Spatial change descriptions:
◇ ◇ ◇ ◇
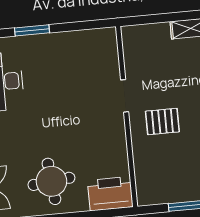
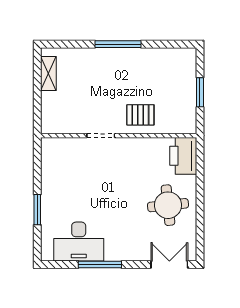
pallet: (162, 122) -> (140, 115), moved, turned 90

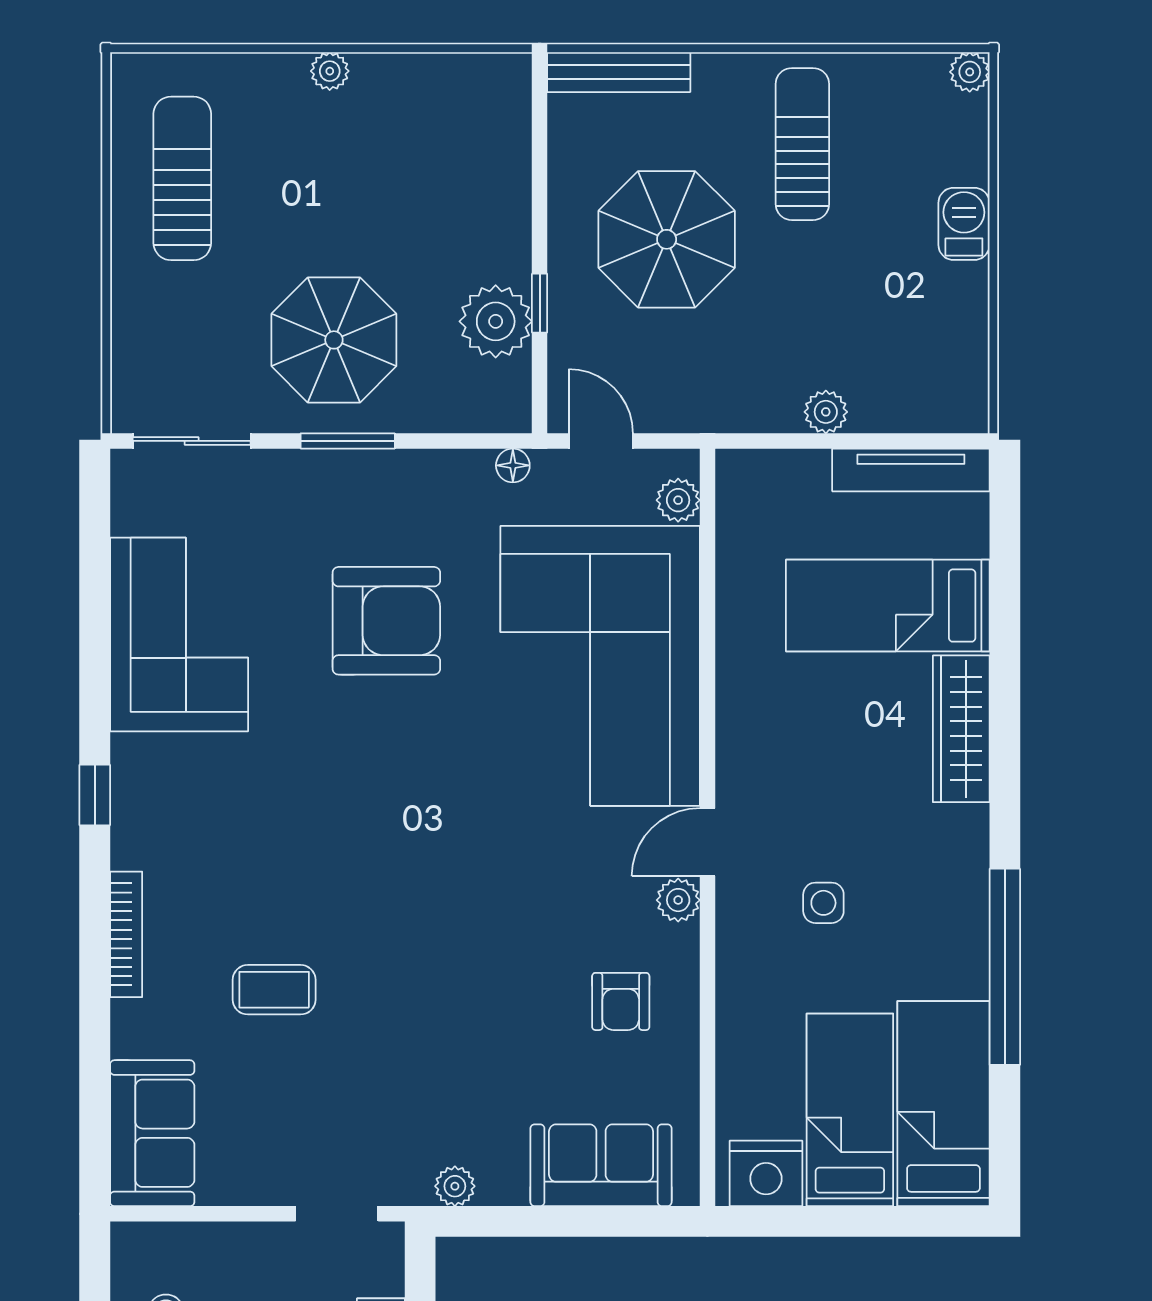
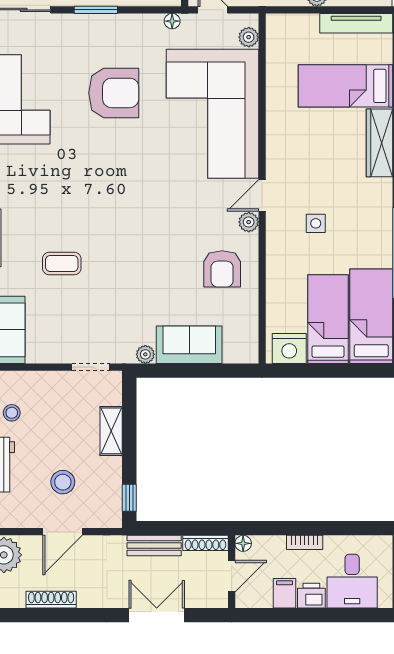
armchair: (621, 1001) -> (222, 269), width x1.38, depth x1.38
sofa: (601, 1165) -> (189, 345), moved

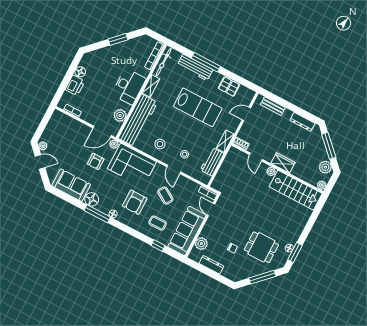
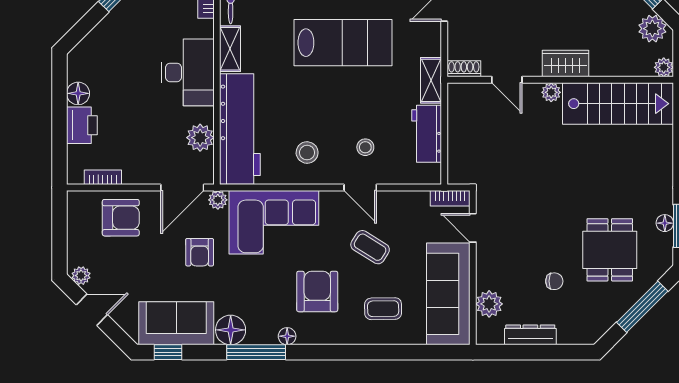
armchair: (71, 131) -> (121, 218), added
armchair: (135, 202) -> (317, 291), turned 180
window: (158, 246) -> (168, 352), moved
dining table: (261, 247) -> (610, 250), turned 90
◇ ◇ ◇ ◇
→ Directive
From the data above, show each line that contains "turned".

→ Result for this task
pallet: (162, 122) -> (140, 115), moved, turned 90
armchair: (135, 202) -> (317, 291), turned 180
dining table: (261, 247) -> (610, 250), turned 90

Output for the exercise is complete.